TASK BRIEF:
Each line in the entries below that holds the string "grey" is to be listed.

TASK INPUT:
• • • • • • •

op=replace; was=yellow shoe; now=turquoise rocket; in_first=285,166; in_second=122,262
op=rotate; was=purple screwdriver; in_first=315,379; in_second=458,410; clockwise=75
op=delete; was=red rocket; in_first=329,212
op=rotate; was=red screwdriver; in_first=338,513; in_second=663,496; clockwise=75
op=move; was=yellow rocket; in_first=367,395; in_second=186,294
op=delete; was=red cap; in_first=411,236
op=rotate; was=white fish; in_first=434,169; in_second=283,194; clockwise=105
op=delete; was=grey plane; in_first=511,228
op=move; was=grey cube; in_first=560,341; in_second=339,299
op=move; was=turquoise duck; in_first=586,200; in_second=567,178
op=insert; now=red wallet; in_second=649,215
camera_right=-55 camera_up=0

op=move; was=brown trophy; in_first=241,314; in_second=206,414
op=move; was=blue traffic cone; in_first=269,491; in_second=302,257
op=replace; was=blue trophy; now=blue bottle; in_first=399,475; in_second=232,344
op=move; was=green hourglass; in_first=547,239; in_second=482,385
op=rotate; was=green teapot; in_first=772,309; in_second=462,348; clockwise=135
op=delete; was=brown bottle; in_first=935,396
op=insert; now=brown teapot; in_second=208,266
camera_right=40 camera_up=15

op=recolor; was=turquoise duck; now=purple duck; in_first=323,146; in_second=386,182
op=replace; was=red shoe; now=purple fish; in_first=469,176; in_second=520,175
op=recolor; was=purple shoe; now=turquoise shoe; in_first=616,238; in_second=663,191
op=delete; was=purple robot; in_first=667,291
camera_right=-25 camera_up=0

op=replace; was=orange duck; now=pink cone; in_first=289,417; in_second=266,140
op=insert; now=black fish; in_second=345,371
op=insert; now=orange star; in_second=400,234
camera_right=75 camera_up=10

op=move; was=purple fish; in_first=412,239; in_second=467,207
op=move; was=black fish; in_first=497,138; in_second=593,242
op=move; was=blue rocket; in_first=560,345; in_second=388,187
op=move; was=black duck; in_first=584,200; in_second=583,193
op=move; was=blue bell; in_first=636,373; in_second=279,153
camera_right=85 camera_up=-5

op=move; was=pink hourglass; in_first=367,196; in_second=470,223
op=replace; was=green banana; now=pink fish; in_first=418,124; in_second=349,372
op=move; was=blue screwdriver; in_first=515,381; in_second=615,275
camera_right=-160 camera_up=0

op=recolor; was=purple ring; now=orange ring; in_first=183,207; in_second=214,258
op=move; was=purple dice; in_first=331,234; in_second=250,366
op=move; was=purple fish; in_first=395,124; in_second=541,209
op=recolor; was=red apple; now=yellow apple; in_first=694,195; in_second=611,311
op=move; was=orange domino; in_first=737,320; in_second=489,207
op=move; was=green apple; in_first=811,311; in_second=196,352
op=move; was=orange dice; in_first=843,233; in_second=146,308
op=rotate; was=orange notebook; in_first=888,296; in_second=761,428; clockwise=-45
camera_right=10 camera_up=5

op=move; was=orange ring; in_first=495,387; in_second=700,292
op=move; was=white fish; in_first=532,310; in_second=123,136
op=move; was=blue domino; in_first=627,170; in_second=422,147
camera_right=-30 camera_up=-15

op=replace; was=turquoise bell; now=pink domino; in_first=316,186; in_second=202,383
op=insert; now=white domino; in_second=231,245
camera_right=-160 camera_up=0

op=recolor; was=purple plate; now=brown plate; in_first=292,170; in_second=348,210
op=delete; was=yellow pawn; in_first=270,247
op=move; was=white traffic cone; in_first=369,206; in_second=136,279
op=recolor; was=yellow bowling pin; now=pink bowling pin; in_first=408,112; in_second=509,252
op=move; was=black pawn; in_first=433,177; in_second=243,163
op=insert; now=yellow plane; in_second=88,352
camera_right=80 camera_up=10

• • • • • • •

WRITTEN ANSWER:
op=delete; was=grey plane; in_first=511,228
op=move; was=grey cube; in_first=560,341; in_second=339,299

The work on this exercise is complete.